*** Opening of DATA SHOWN ***

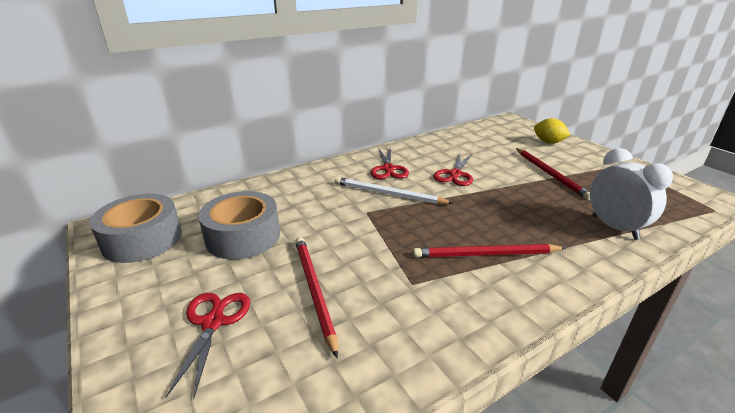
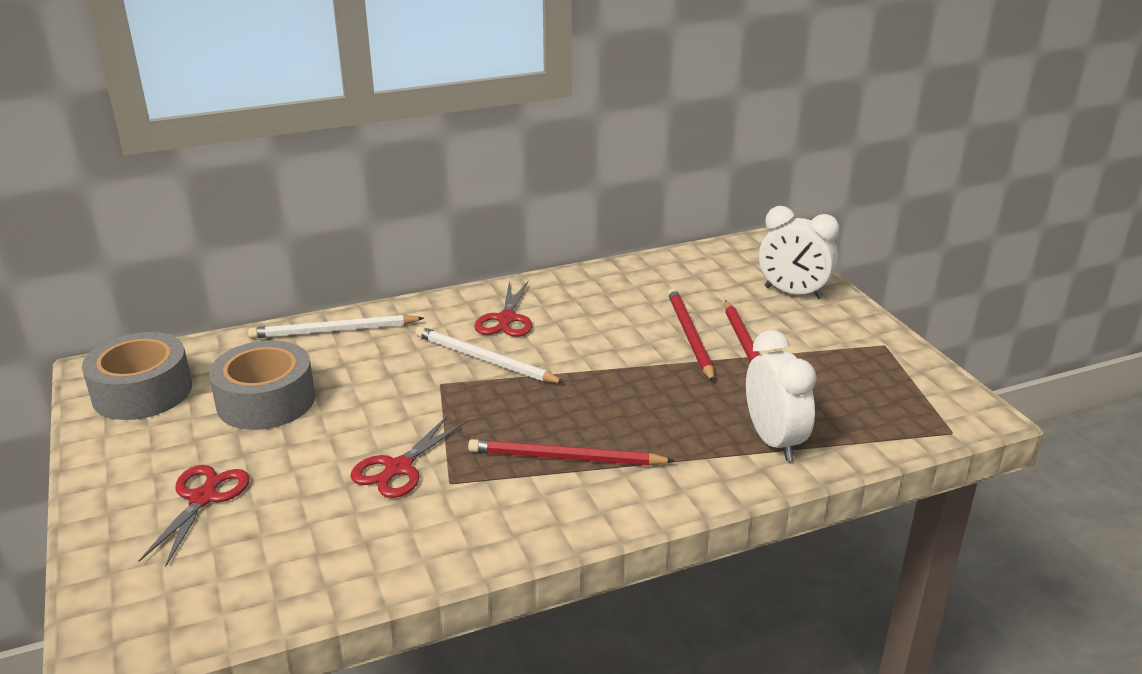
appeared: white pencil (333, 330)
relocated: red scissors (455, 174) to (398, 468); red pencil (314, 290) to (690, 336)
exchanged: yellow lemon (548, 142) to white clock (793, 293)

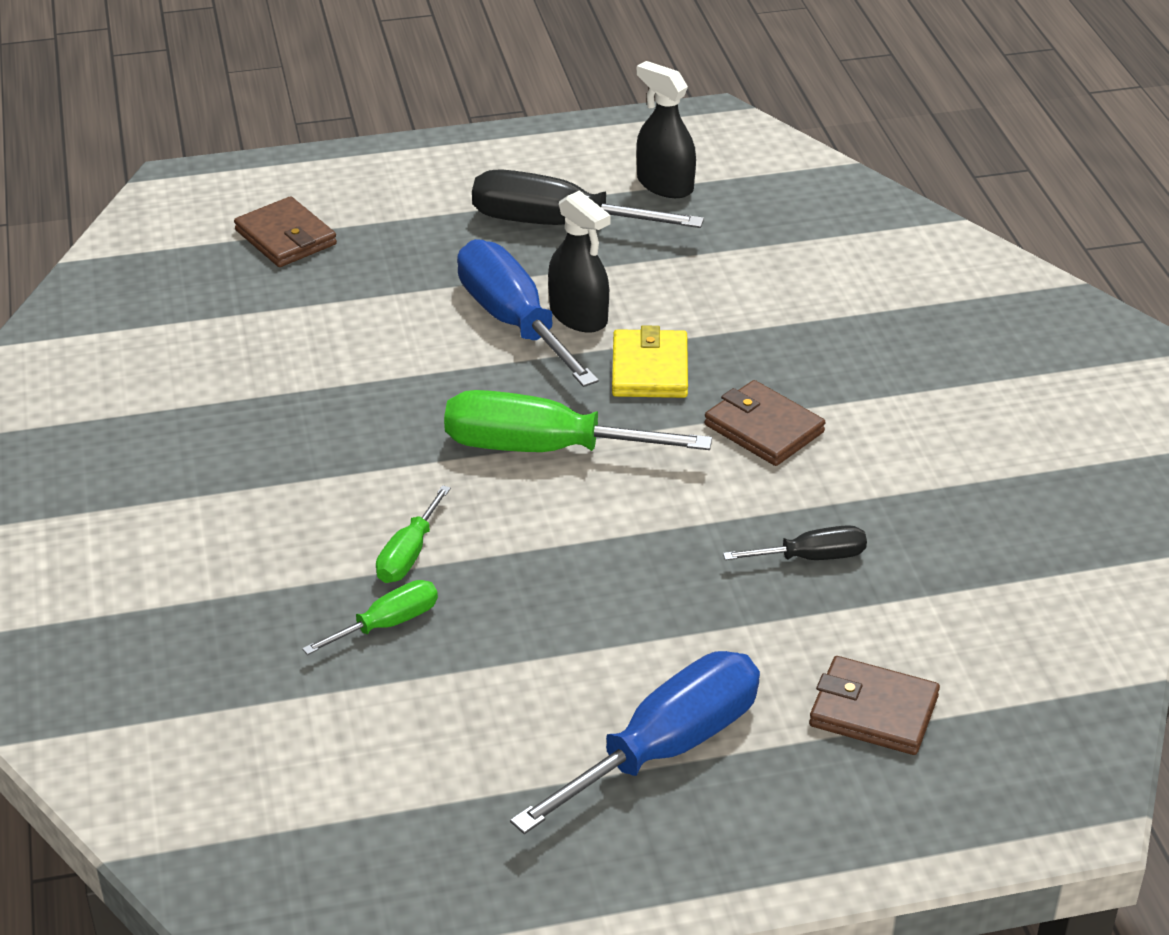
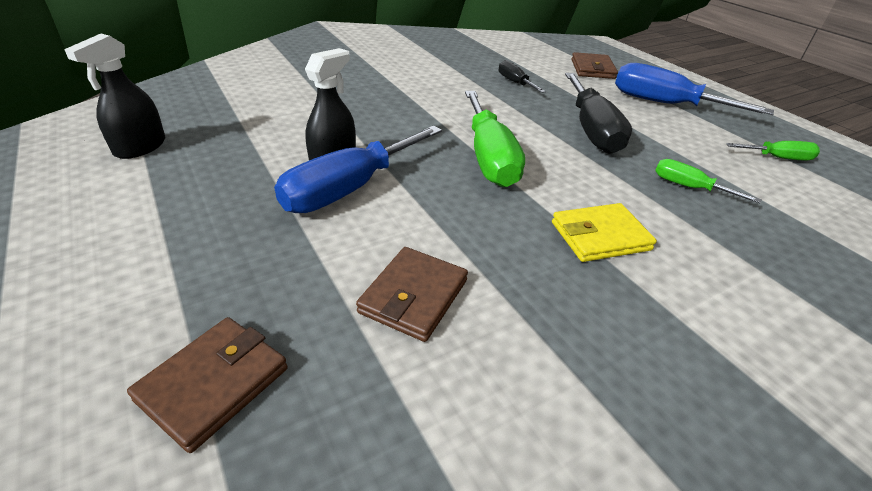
relocated: black screwdriver (557, 224) to (592, 130); yellow wallet (649, 369) to (600, 236); brown wallet (763, 428) to (414, 296); green screwdriver (408, 554) to (778, 158)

*** Close of DATA SHOWN ***

YOUR OBJECTIVE: What is needed is the whole listing again, exactly as written, with the images left out.

RESPONSE TO THE TASK:
appeared: white pencil (333, 330)
relocated: red scissors (455, 174) to (398, 468); red pencil (314, 290) to (690, 336)
exchanged: yellow lemon (548, 142) to white clock (793, 293)

relocated: black screwdriver (557, 224) to (592, 130); yellow wallet (649, 369) to (600, 236); brown wallet (763, 428) to (414, 296); green screwdriver (408, 554) to (778, 158)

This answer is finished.